=== Begin Enclosure ===
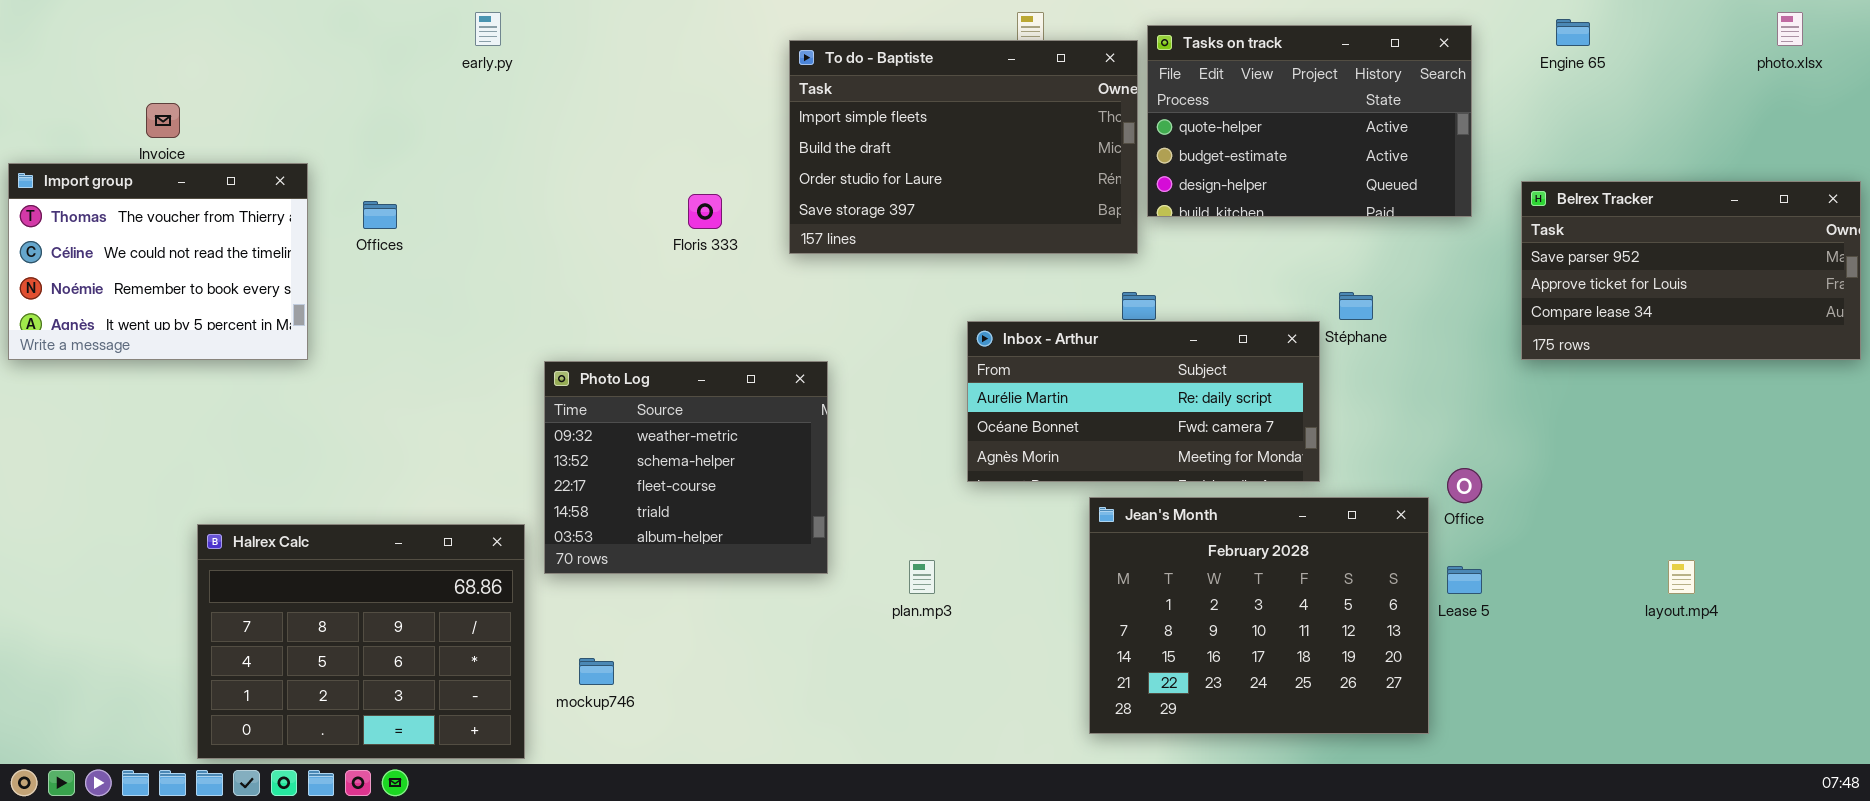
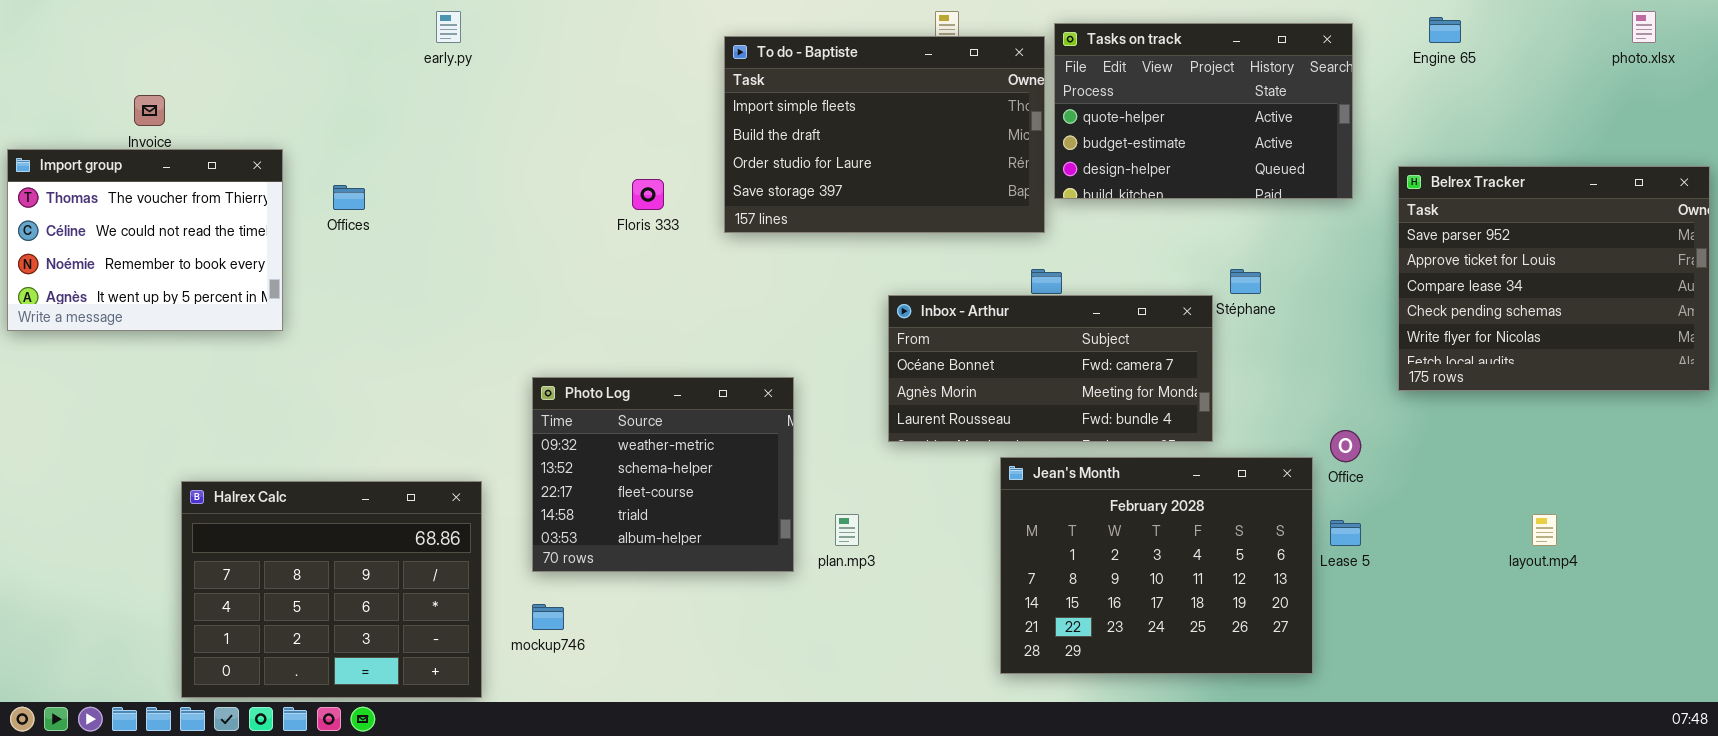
Belrex Tracker: [1521,181,1861,360] -> [1398,166,1710,391], resized
Inbox - Arthur: [967,321,1320,482] -> [888,295,1213,442], scrolled down 1 row
Photo Log: [544,361,828,574] -> [532,377,794,572], moved

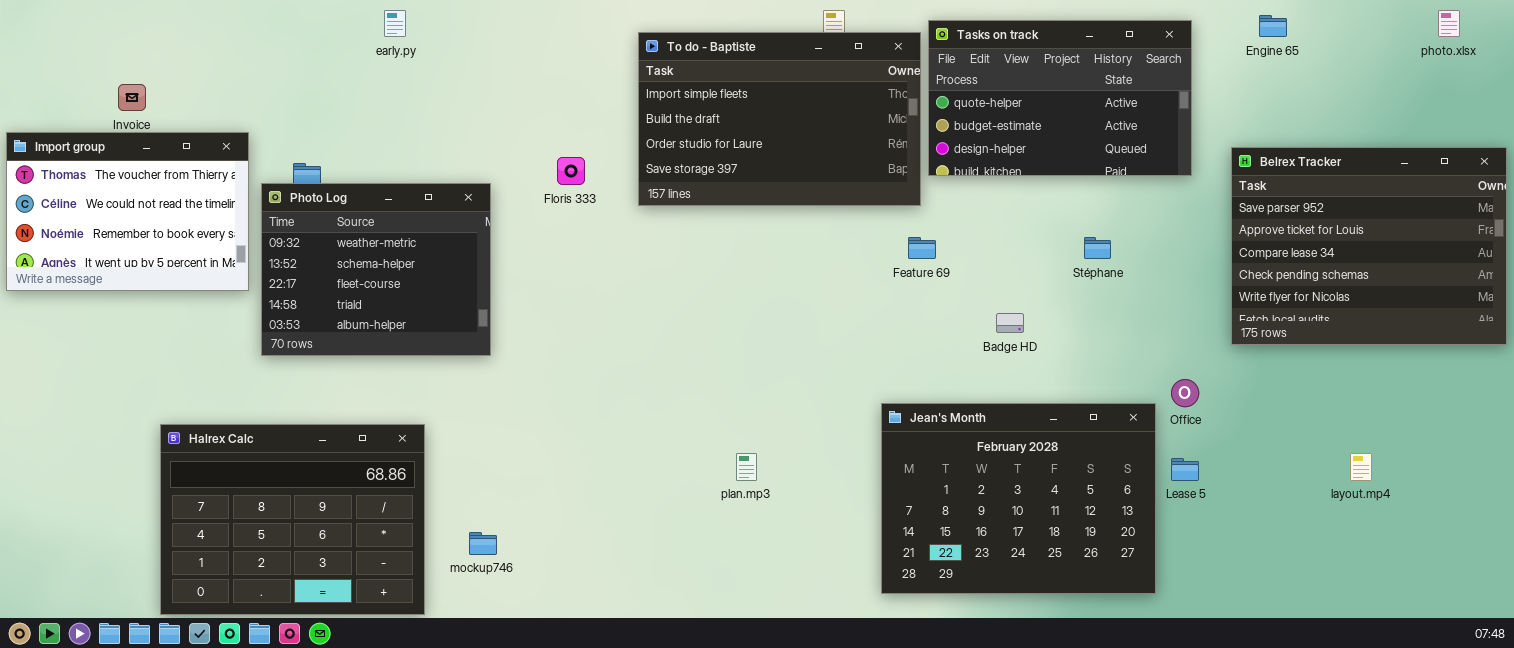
Inbox - Arthur: [888,295,1213,442] -> none, closed
Photo Log: [532,377,794,572] -> [261,183,491,356], moved

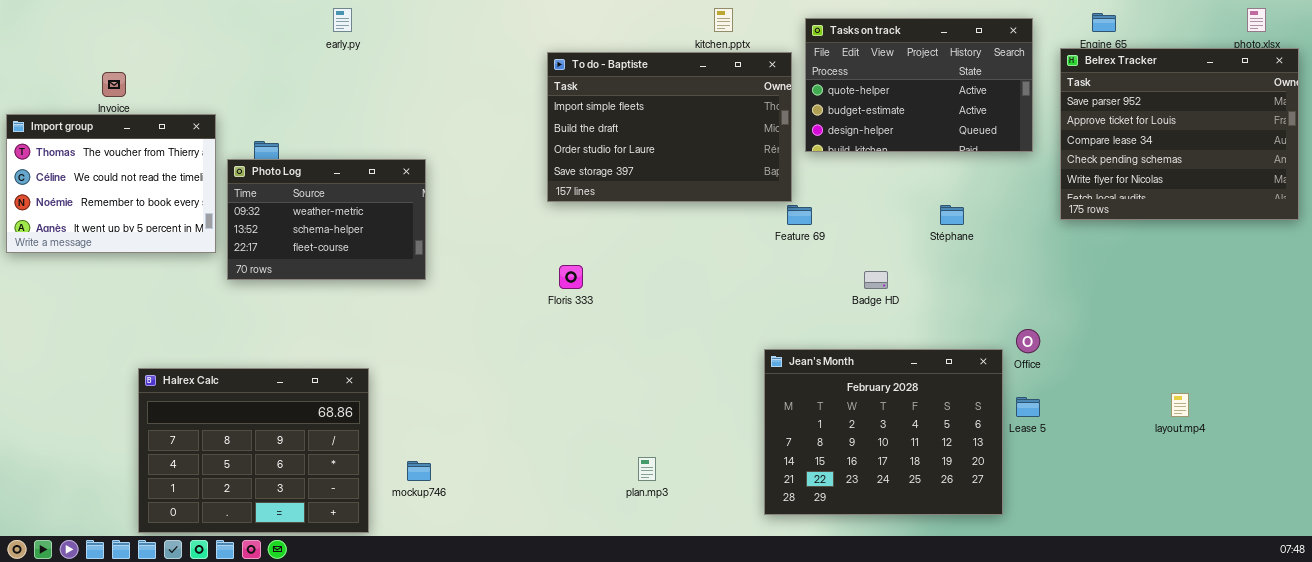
To do - Baptiste: [638,32,921,206] -> [547,52,792,202], moved
Belrex Tracker: [1231,147,1507,345] -> [1060,48,1299,220], moved
Floris 333: [557,157,585,185] -> [559,265,583,289], moved
Photo Log: [261,183,491,356] -> [227,159,426,280], resized
plan.mp3: [736,453,757,481] -> [638,457,656,481], moved

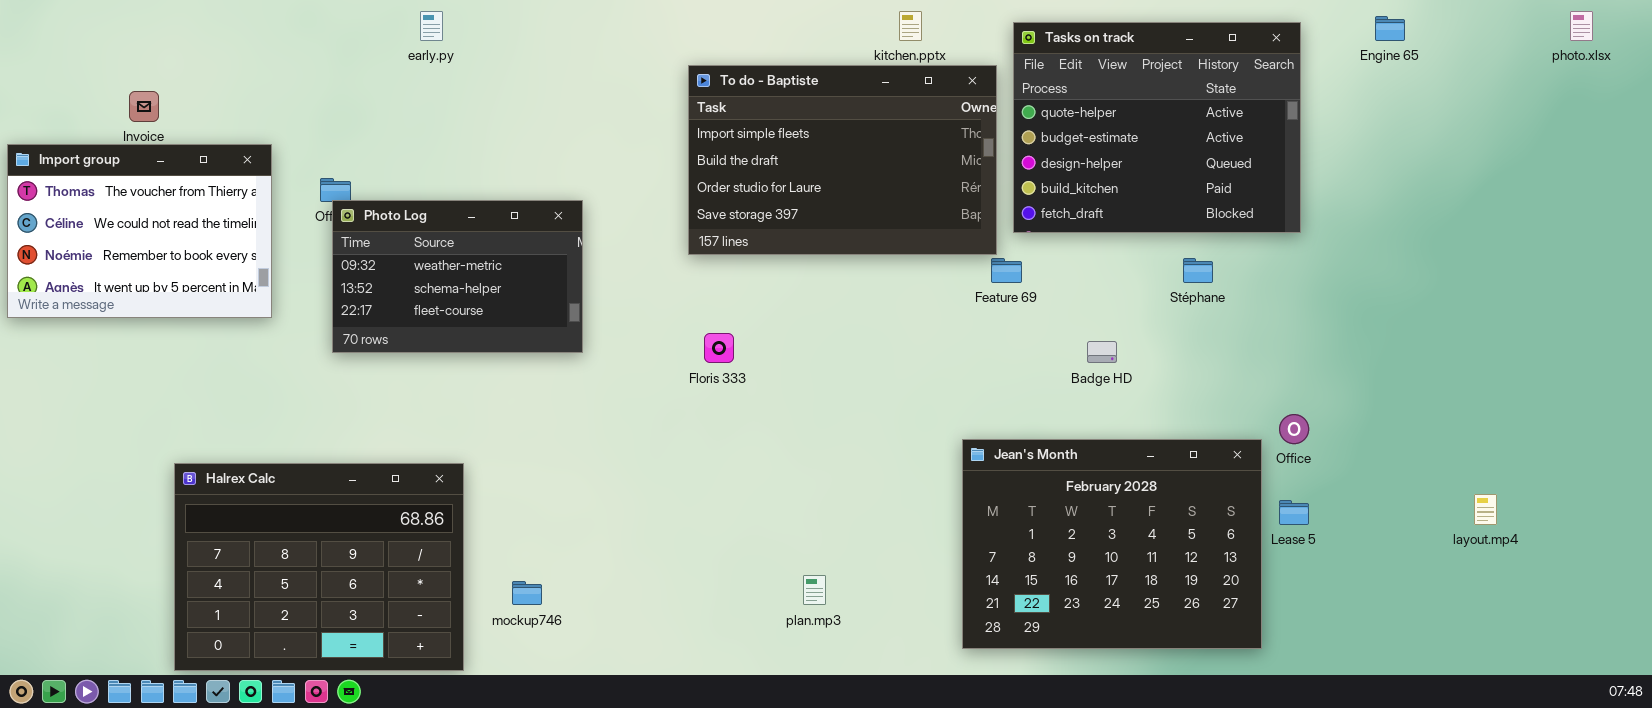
Tasks on track: [805,18,1033,152] -> [1013,22,1301,233], resized
Belrex Tracker: [1060,48,1299,220] -> none, closed
Photo Log: [227,159,426,280] -> [332,200,583,353], moved

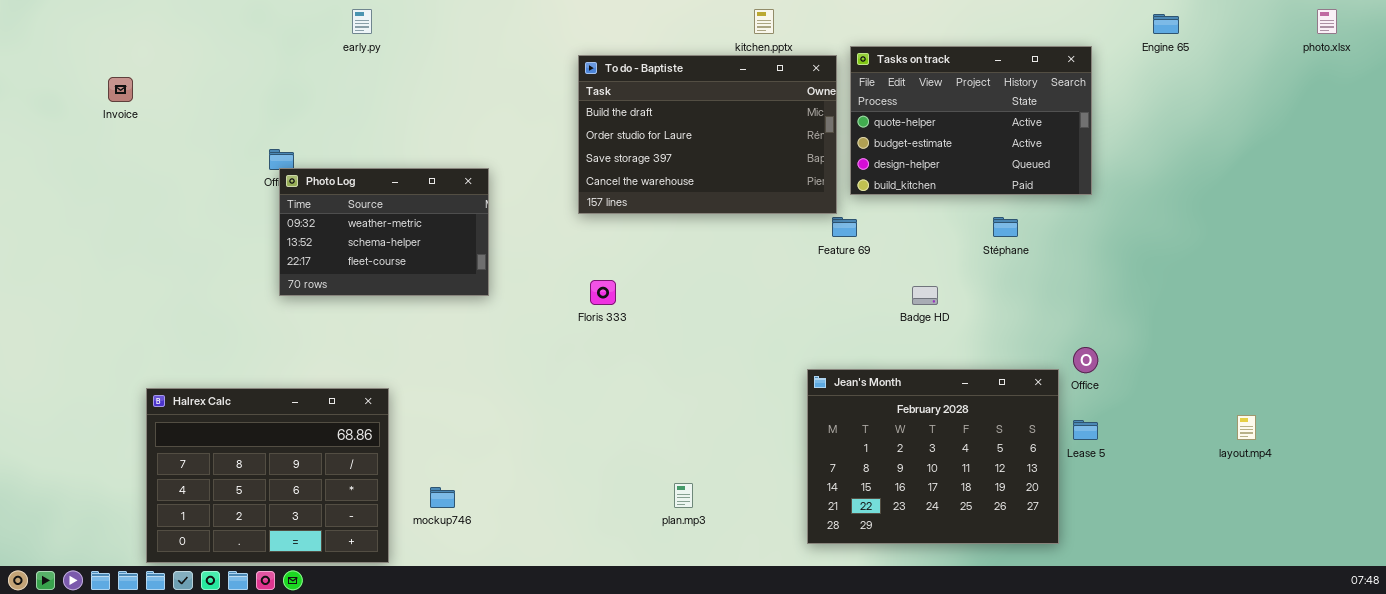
Tasks on track: [1013,22,1301,233] -> [850,46,1092,195], resized
To do - Baptiste: [688,65,997,255] -> [578,55,837,214], scrolled down 1 row
Import group: [7,144,272,318] -> none, closed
=== End Enclosure ===
The problem
Look above for the line holding "Floris 333: [557,157,585,185]" and output everything from it down to the line holding "Tasks on track: [1013,22,1301,233]", both ends included, exactly and without images.

Solution
Floris 333: [557,157,585,185] -> [559,265,583,289], moved
Photo Log: [261,183,491,356] -> [227,159,426,280], resized
plan.mp3: [736,453,757,481] -> [638,457,656,481], moved

Tasks on track: [805,18,1033,152] -> [1013,22,1301,233], resized
Belrex Tracker: [1060,48,1299,220] -> none, closed
Photo Log: [227,159,426,280] -> [332,200,583,353], moved

Tasks on track: [1013,22,1301,233] -> [850,46,1092,195], resized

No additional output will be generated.